- Activity: Reproduce exactly, and only, the lines below from the one containing "D2: schottky BAT85" through the one containing "IC3 pin in-: N_20 -> N_22".

- Supplied data:
***

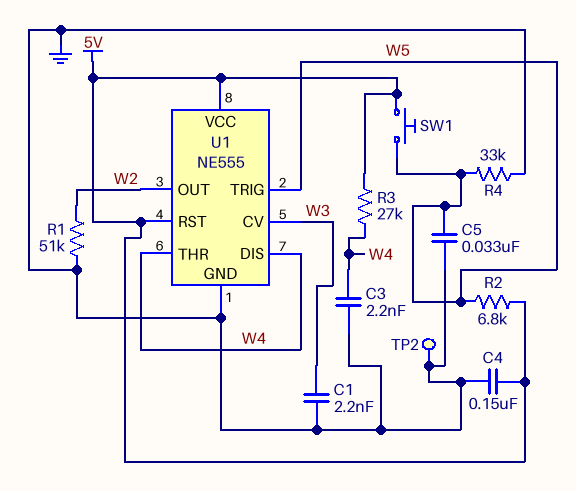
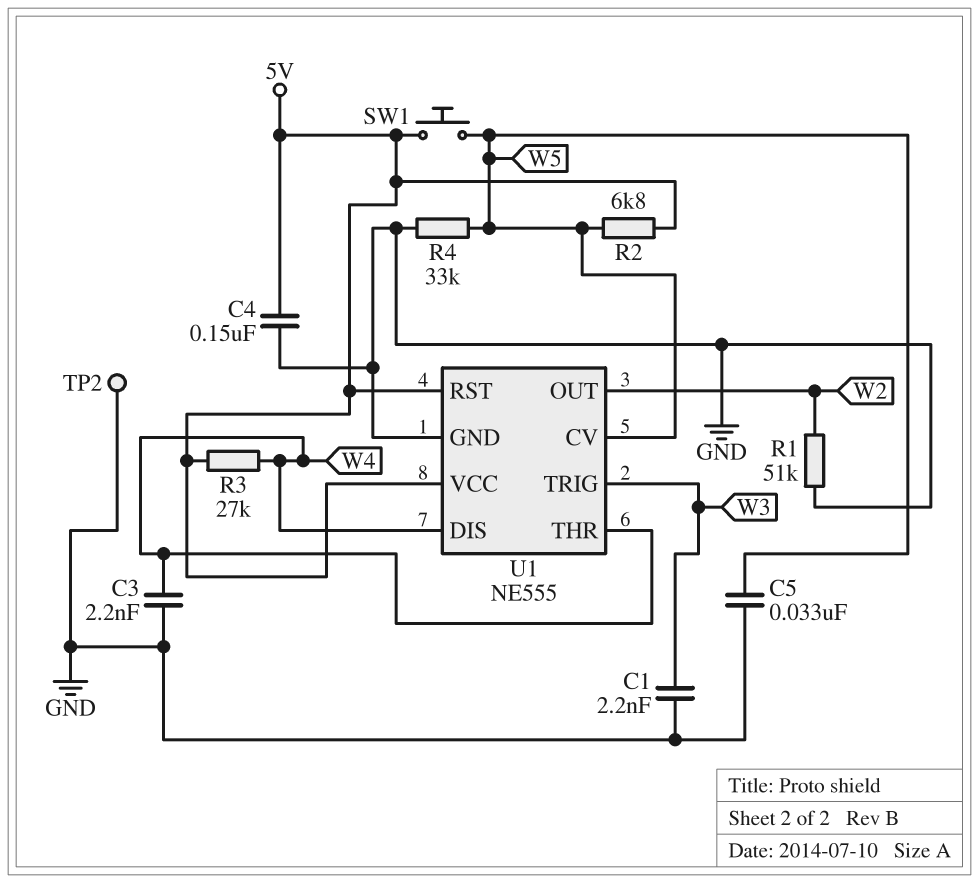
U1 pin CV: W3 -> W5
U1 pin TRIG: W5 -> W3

***

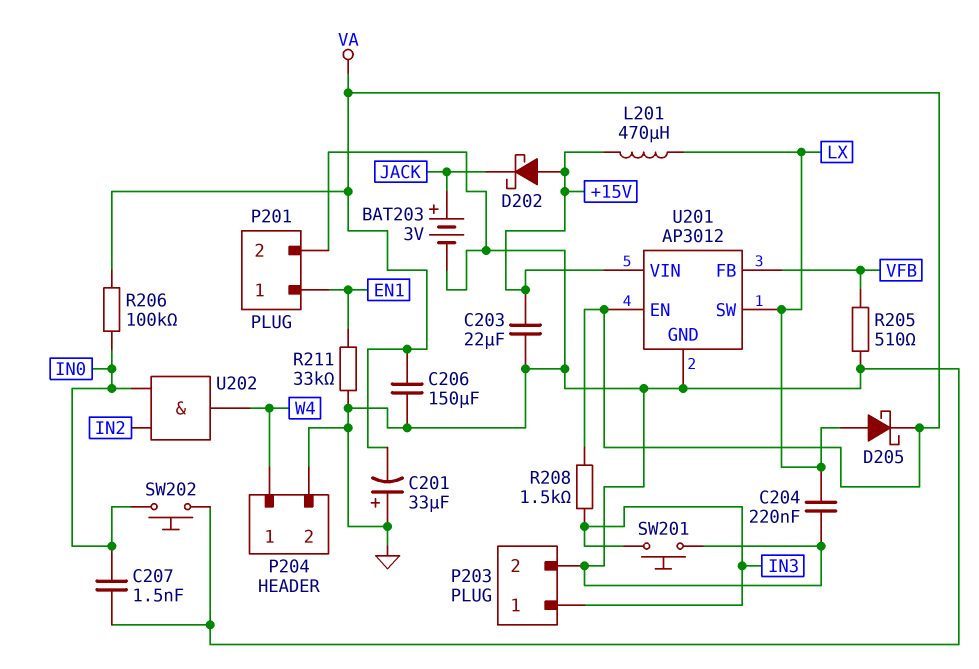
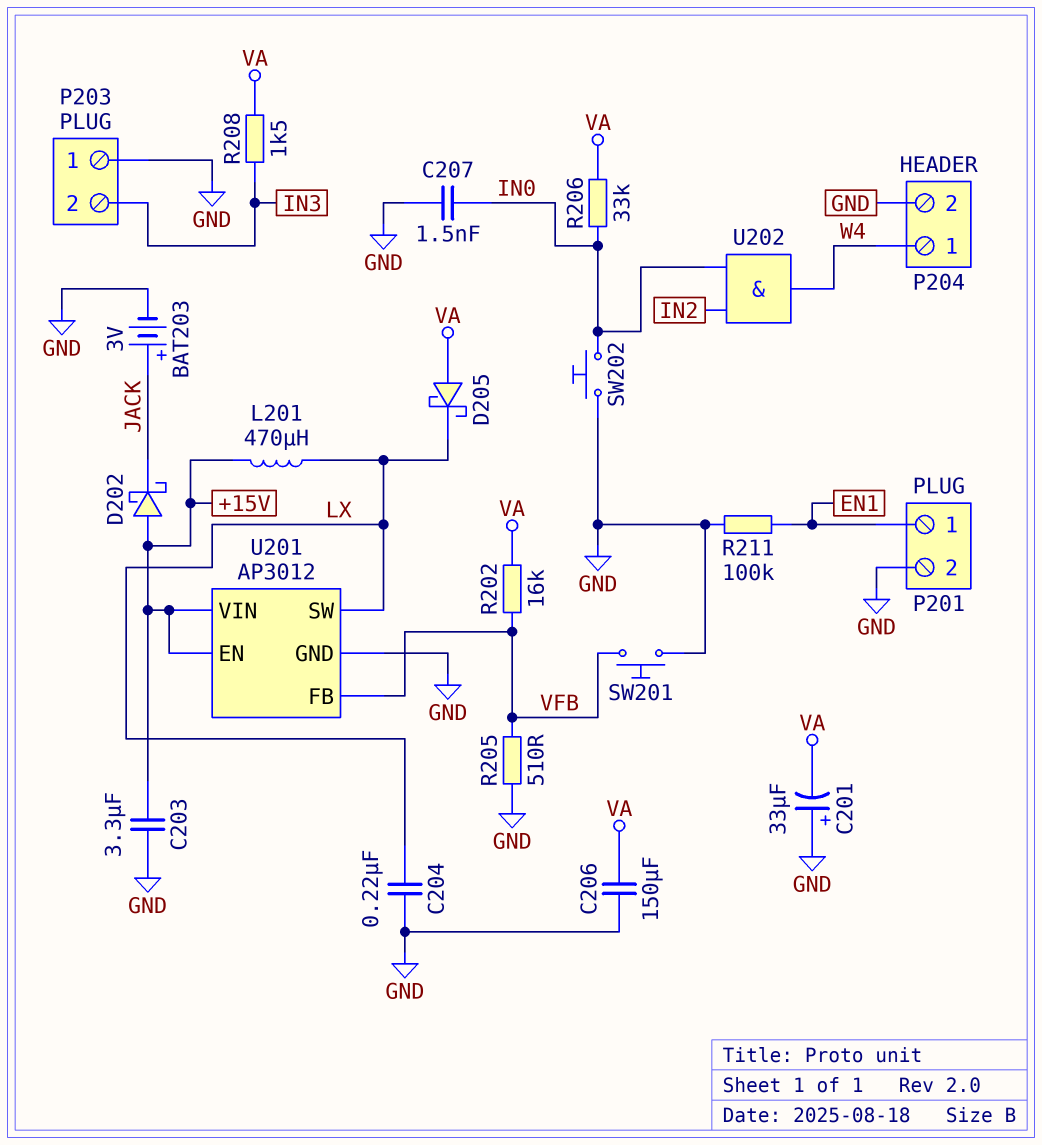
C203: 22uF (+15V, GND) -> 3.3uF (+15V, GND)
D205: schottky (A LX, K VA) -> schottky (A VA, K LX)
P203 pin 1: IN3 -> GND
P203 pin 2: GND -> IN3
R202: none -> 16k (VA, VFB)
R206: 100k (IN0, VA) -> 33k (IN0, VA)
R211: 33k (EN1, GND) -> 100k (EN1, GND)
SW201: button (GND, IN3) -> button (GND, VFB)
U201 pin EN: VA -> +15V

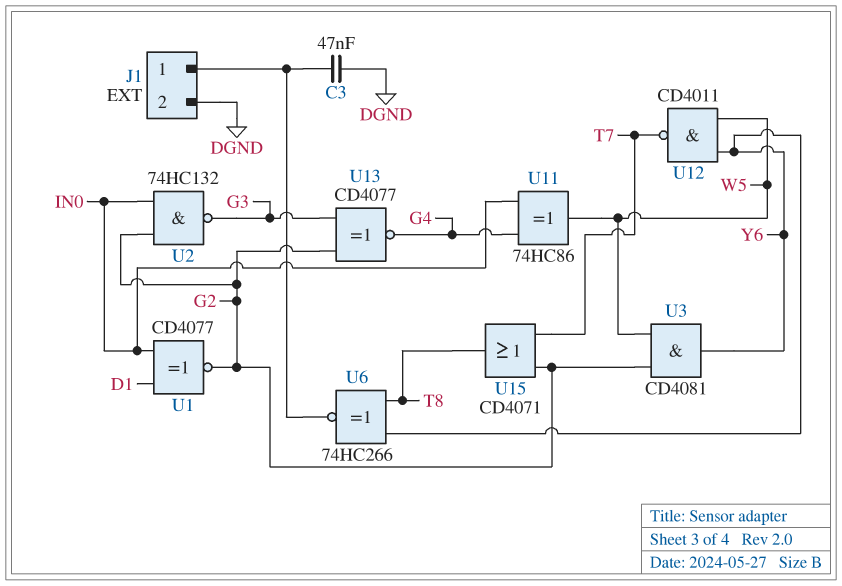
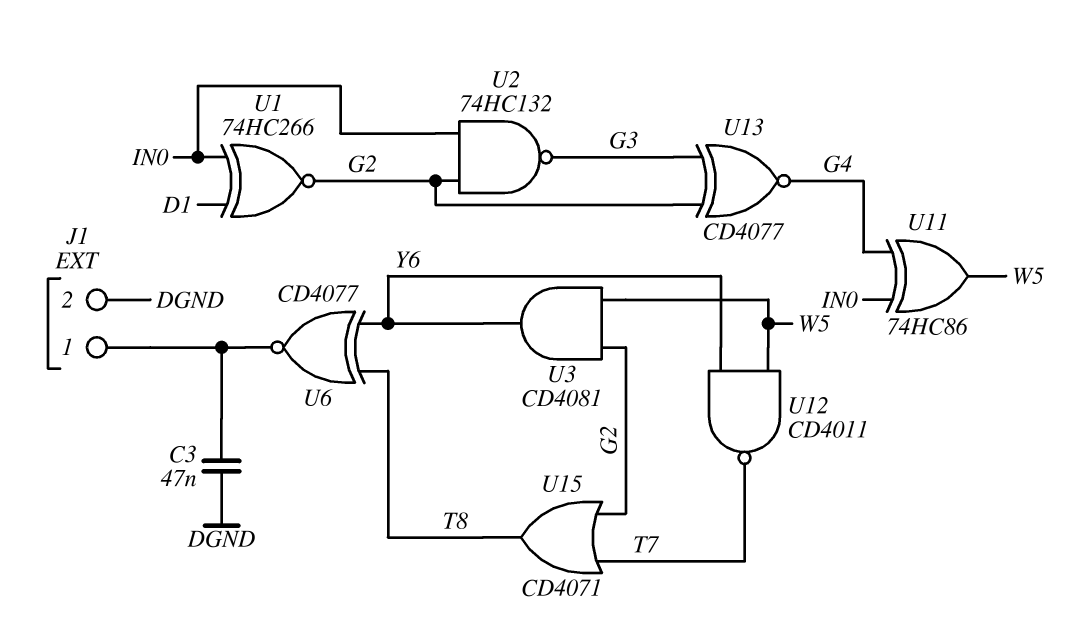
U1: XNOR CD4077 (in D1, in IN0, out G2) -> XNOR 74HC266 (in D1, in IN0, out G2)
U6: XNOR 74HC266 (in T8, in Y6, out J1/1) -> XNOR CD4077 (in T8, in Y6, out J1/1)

***

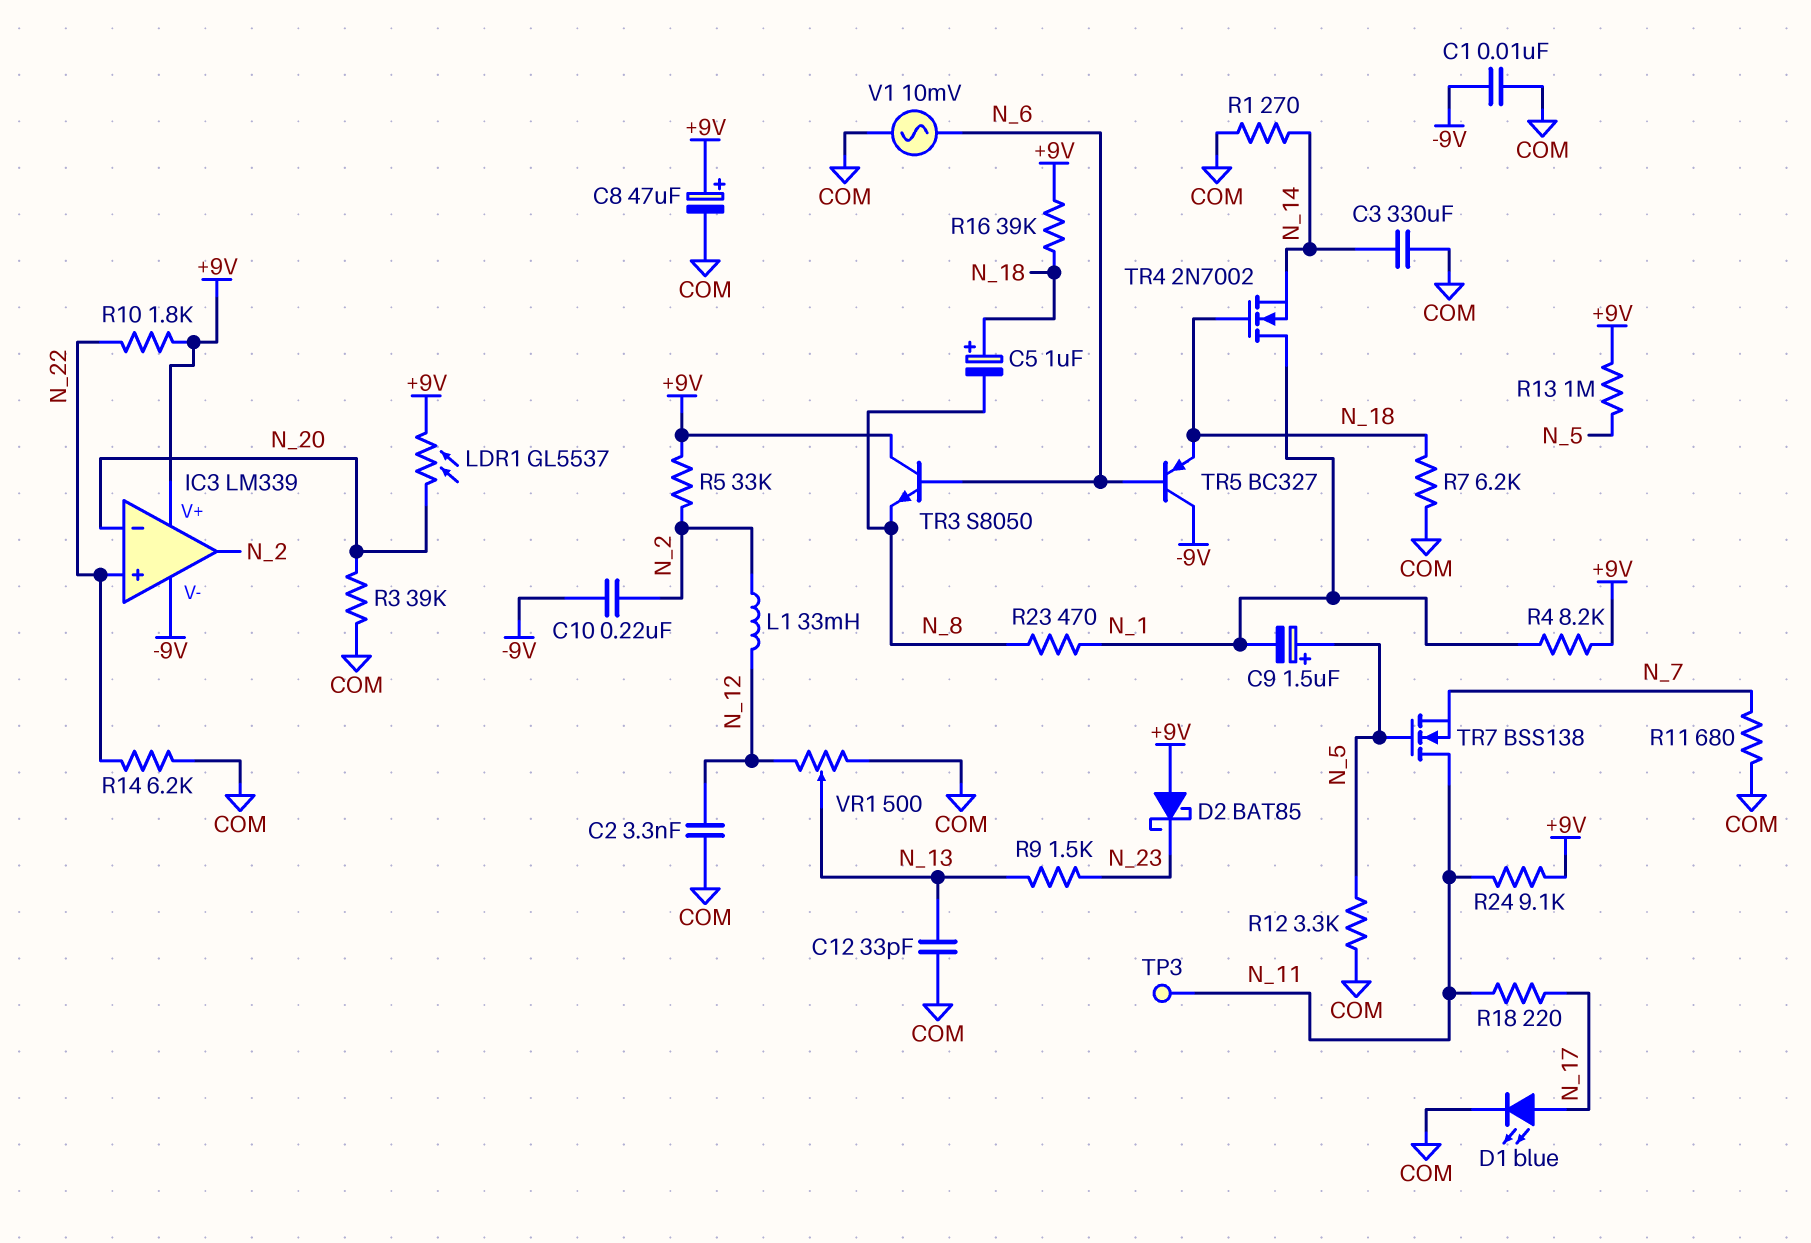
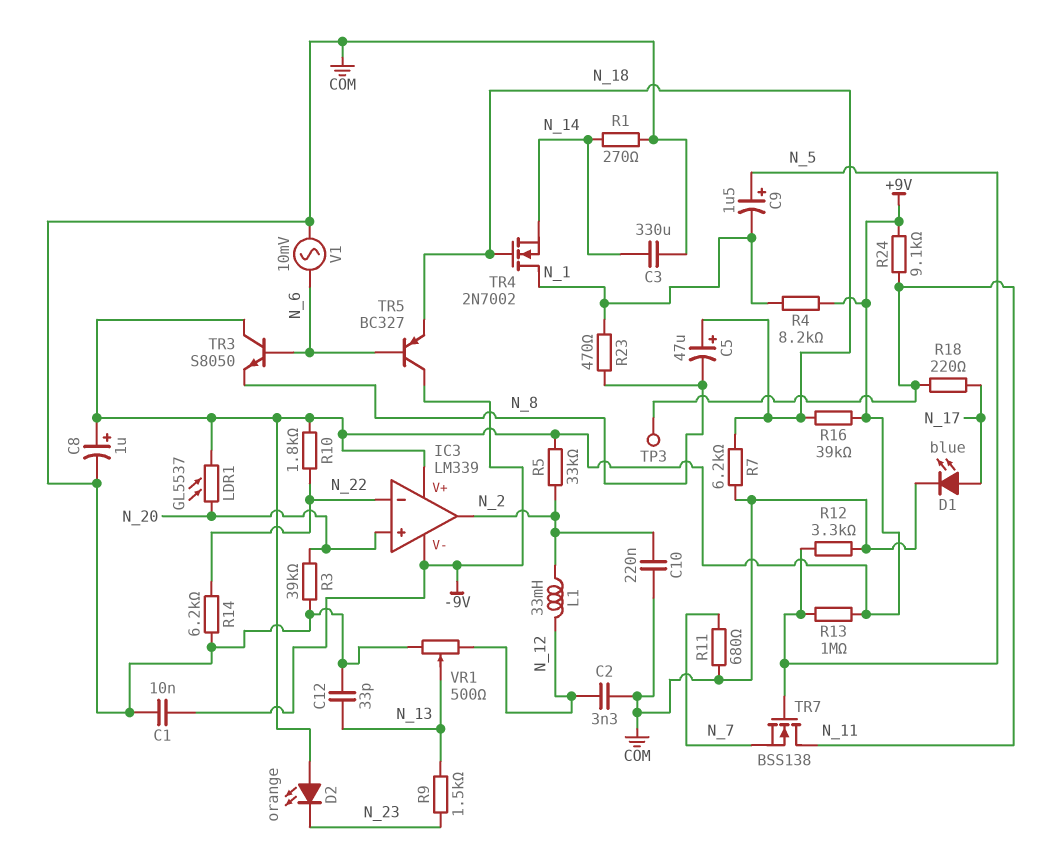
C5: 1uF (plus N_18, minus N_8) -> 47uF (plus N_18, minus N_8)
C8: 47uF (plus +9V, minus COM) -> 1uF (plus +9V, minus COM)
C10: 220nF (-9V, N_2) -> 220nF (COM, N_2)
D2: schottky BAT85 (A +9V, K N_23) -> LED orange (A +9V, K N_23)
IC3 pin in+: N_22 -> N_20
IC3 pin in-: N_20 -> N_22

***

- Task solution:
D2: schottky BAT85 (A +9V, K N_23) -> LED orange (A +9V, K N_23)
IC3 pin in+: N_22 -> N_20
IC3 pin in-: N_20 -> N_22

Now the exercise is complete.